(Material shown begins)

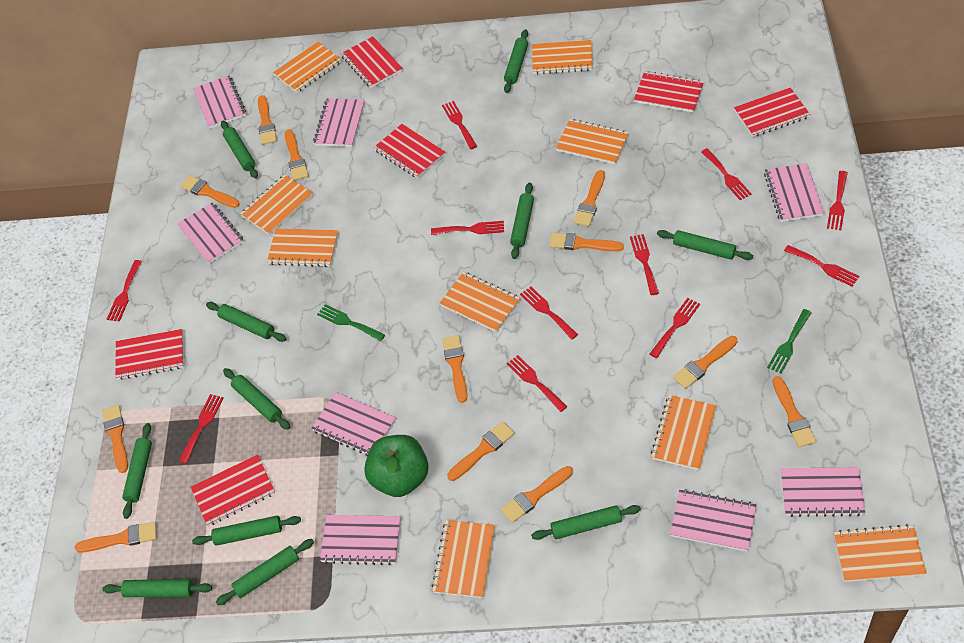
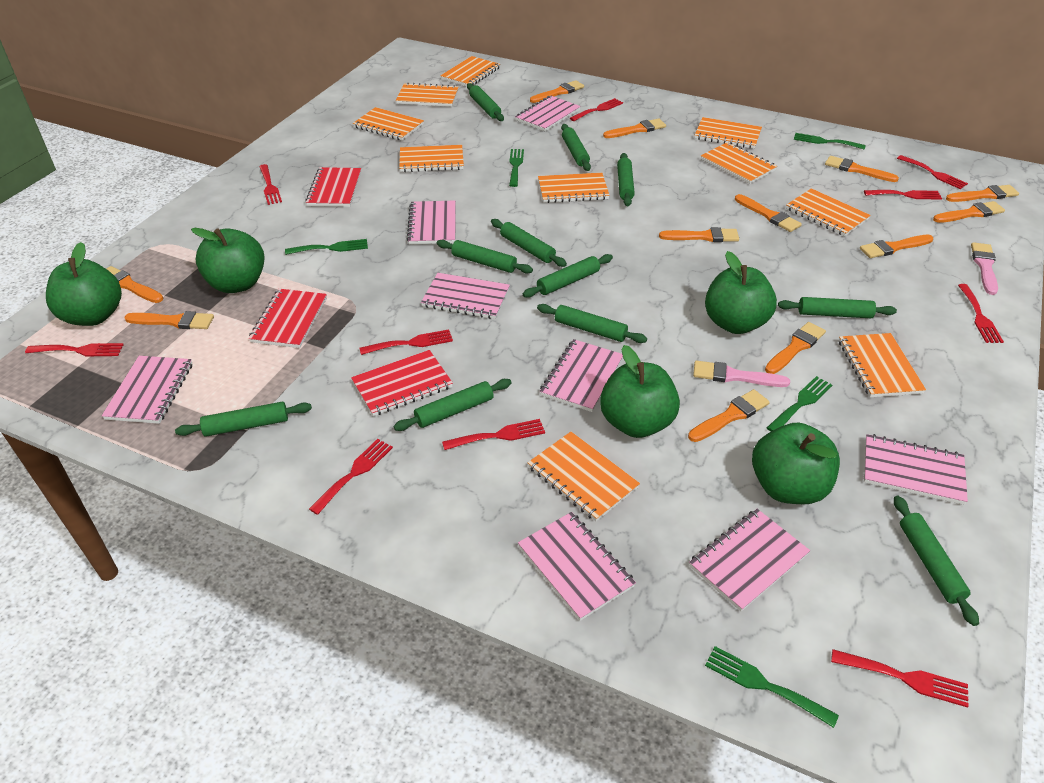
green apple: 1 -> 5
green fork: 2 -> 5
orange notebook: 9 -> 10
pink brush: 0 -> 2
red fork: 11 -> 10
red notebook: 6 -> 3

(Material shown ends)

In the listing, find each line with the string "notebook" and copy it.

orange notebook: 9 -> 10
red notebook: 6 -> 3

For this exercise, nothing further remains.